Stored items

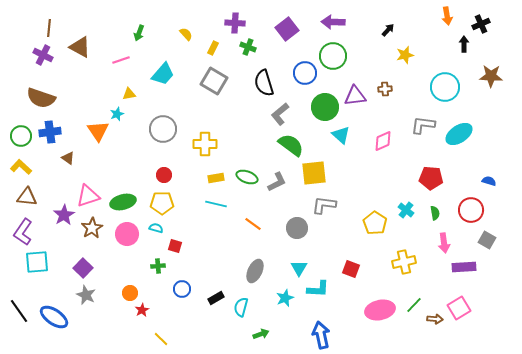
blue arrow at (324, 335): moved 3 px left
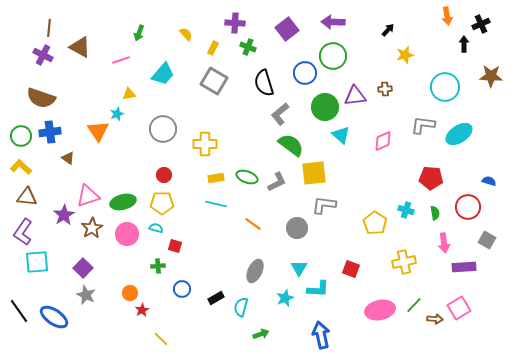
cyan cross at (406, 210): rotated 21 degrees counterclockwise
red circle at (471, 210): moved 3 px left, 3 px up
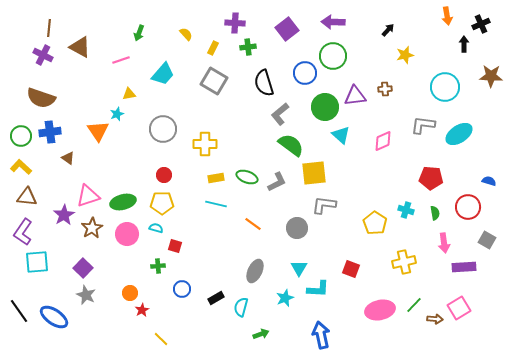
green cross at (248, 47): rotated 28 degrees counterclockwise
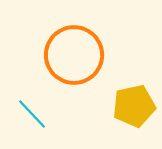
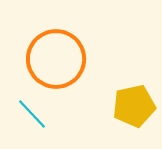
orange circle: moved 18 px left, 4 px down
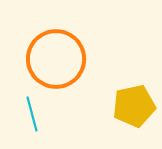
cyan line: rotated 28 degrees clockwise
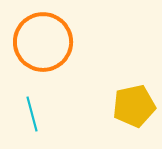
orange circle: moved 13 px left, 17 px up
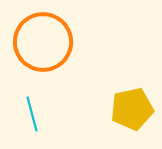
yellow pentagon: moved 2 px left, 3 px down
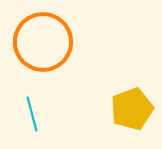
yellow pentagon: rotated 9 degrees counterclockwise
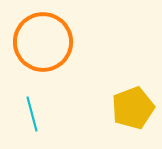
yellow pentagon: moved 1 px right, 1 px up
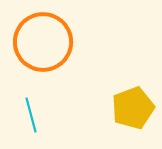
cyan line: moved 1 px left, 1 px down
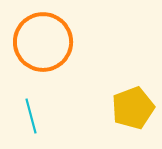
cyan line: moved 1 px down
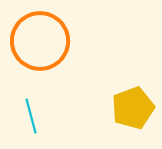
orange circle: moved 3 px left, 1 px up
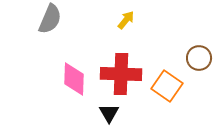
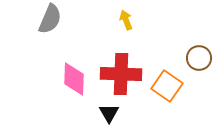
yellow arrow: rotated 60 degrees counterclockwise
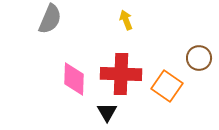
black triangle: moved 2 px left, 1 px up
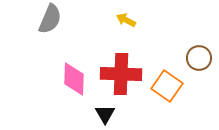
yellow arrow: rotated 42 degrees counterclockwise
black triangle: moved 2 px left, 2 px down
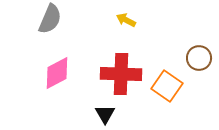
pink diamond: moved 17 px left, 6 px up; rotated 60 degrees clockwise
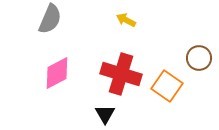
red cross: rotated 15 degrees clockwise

---

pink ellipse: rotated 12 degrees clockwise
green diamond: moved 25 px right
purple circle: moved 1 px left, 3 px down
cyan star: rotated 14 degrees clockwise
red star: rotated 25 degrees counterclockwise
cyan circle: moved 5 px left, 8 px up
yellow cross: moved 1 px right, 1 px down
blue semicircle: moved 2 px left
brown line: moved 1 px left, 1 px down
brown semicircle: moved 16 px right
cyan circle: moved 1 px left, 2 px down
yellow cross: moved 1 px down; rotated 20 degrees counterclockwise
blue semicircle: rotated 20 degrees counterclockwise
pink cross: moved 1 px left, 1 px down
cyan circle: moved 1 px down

### CHALLENGE
Output the rows of the shape sequence data starting at the line that contains "pink diamond: moved" and ending after the line that contains "red cross: rotated 15 degrees clockwise". Leave out the pictures.

### TASK RESULT
pink diamond: moved 17 px left, 6 px up; rotated 60 degrees clockwise
red cross: rotated 15 degrees clockwise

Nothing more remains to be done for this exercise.